> _Records to process_
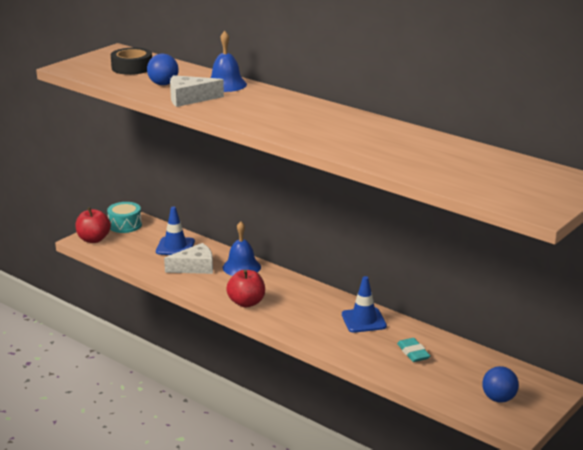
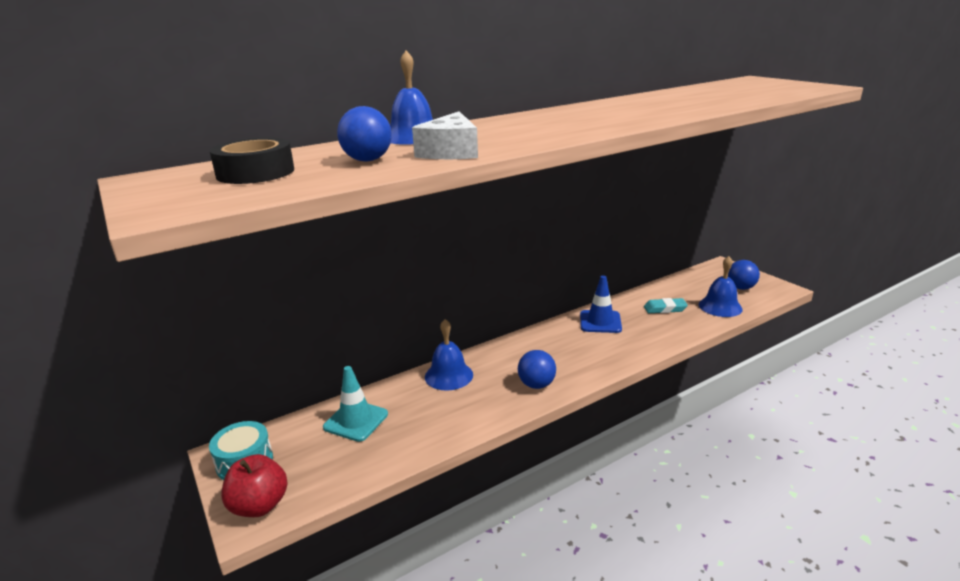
camera: 70 degrees left, 0 degrees up
(175, 247) = (356, 421): blue traffic cone -> turquoise traffic cone
(195, 267) = (425, 411): white cheese -> none
(246, 303) = (536, 385): red apple -> blue ball
(440, 385) = (720, 306): none -> blue bell

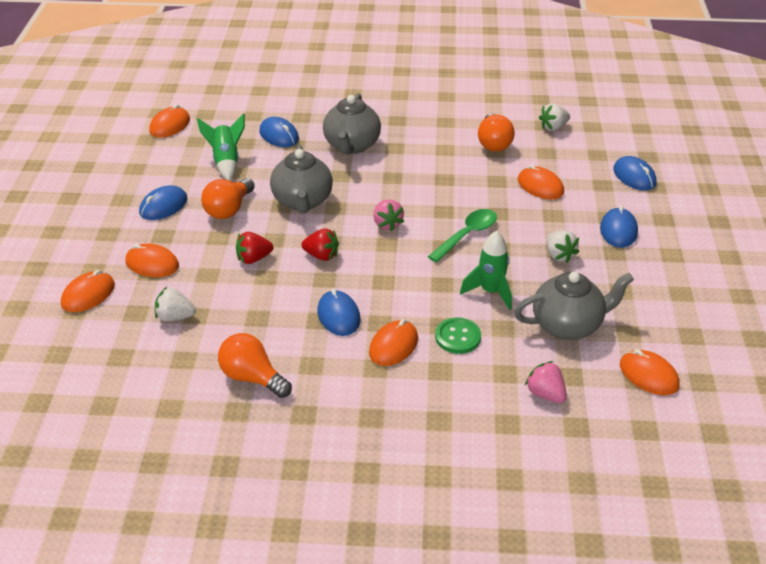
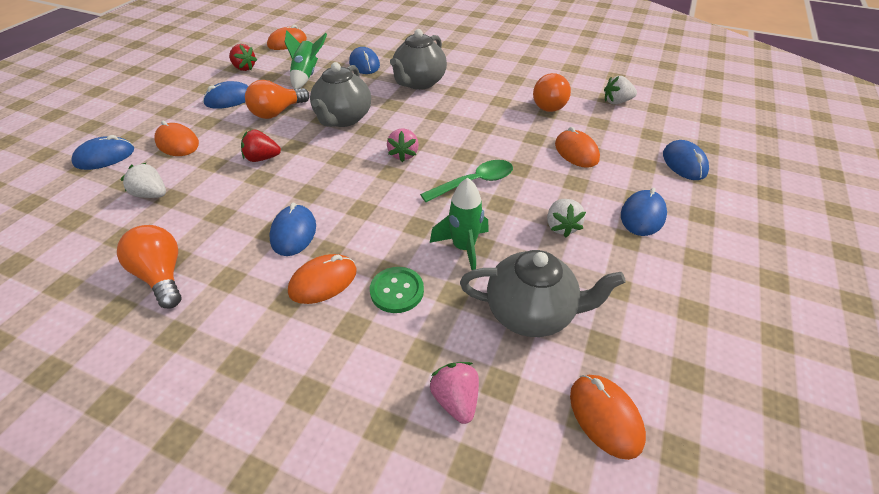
camera: 20 degrees right, 5 degrees up
(88, 295) = (105, 157): orange mouse -> blue mouse
(321, 255) = (323, 169): red strawberry -> red strawberry (244, 68)

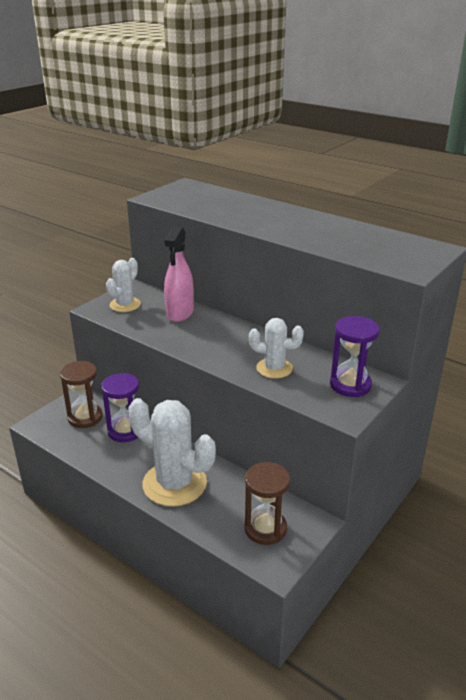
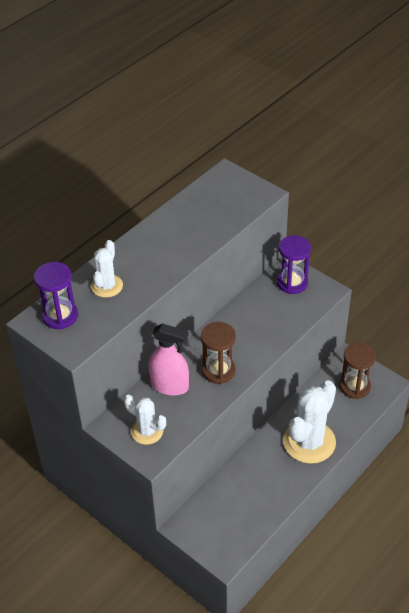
camera: 85 degrees left, 15 degrees up
(85, 417) = (217, 517): brown hourglass -> brown hourglass (218, 370)
(125, 431) = (240, 481): purple hourglass -> purple hourglass (60, 316)
(274, 368) = (268, 324): white cactus -> white cactus (107, 286)

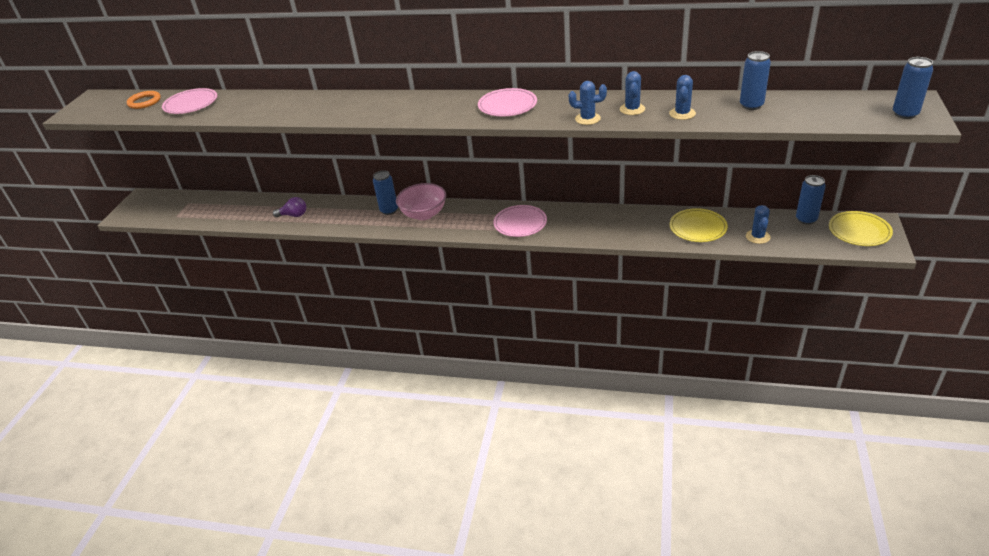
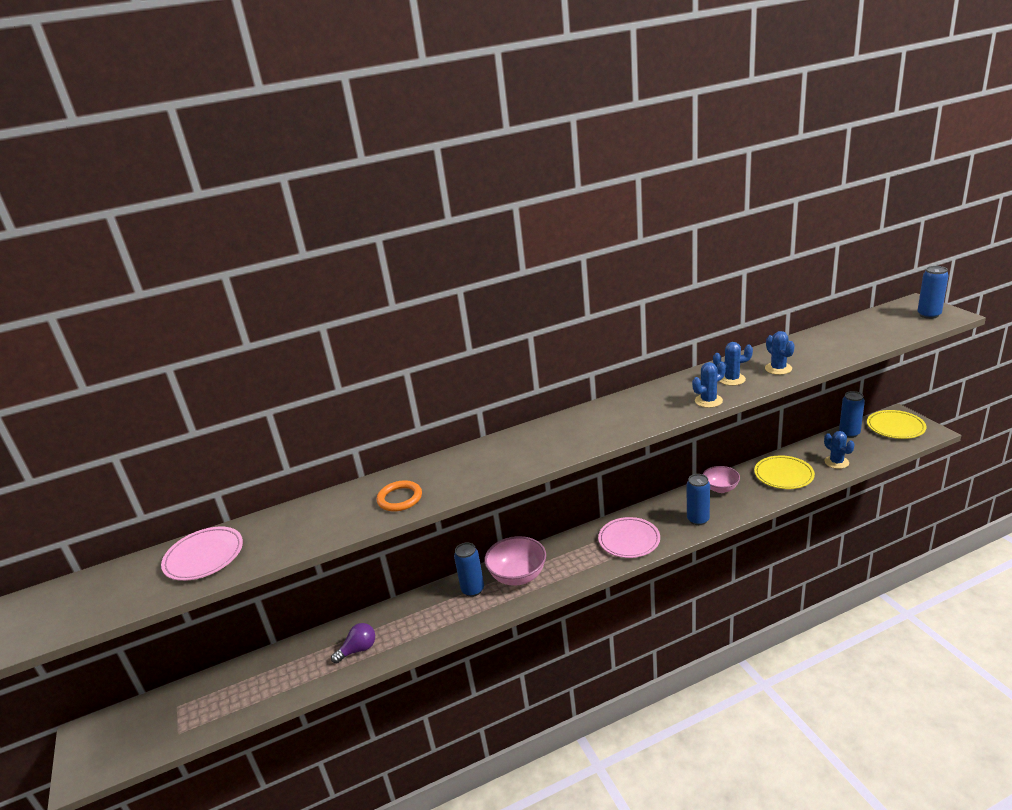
camera: 35 degrees left, 10 degrees down
(144, 102) = (118, 582): orange ring -> orange ring (400, 498)
(507, 105) = (613, 416): pink plate -> none
(632, 109) = (732, 379): blue cactus -> blue cactus turned 60 degrees counterclockwise
(633, 217) = (720, 488): none -> pink bowl
(751, 105) = (817, 344): blue can -> blue can (698, 519)

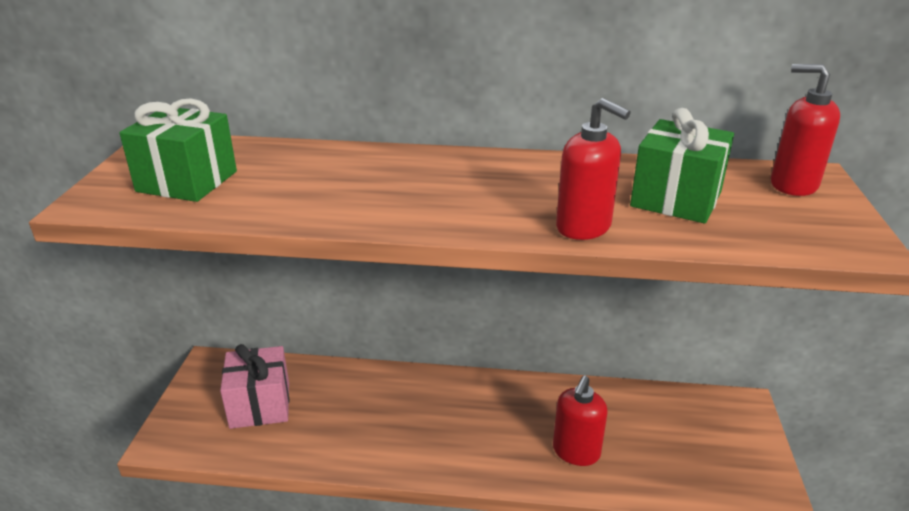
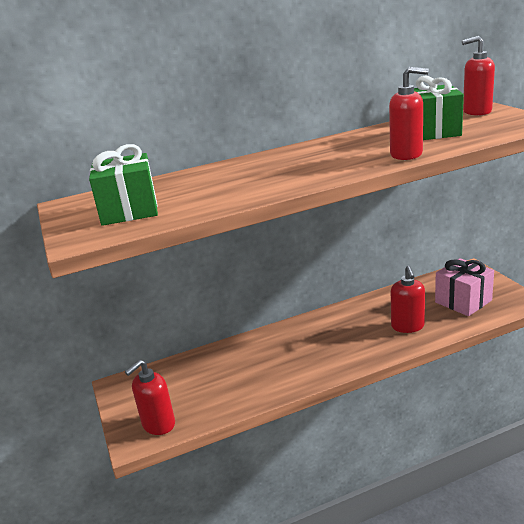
camera: 25 degrees left, 5 degrees down
(199, 435) = (158, 424): none -> red soap dispenser
(260, 405) = (184, 390): pink gift -> pink gift (463, 301)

> _Task brief_
Once the pictures are removed, reproduce the remaining entries above exactly.

> _Exercise result_
camera: 70 degrees left, 0 degrees up
(175, 247) = (356, 421): blue traffic cone -> turquoise traffic cone
(195, 267) = (425, 411): white cheese -> none
(246, 303) = (536, 385): red apple -> blue ball
(440, 385) = (720, 306): none -> blue bell

camera: 20 degrees right, 5 degrees up
(88, 295) = (105, 157): orange mouse -> blue mouse
(321, 255) = (323, 169): red strawberry -> red strawberry (244, 68)

camera: 85 degrees left, 15 degrees up
(85, 417) = (217, 517): brown hourglass -> brown hourglass (218, 370)
(125, 431) = (240, 481): purple hourglass -> purple hourglass (60, 316)
(274, 368) = (268, 324): white cactus -> white cactus (107, 286)

camera: 35 degrees left, 10 degrees down
(144, 102) = (118, 582): orange ring -> orange ring (400, 498)
(507, 105) = (613, 416): pink plate -> none
(632, 109) = (732, 379): blue cactus -> blue cactus turned 60 degrees counterclockwise
(633, 217) = (720, 488): none -> pink bowl
(751, 105) = (817, 344): blue can -> blue can (698, 519)

camera: 25 degrees left, 5 degrees down
(199, 435) = (158, 424): none -> red soap dispenser
(260, 405) = (184, 390): pink gift -> pink gift (463, 301)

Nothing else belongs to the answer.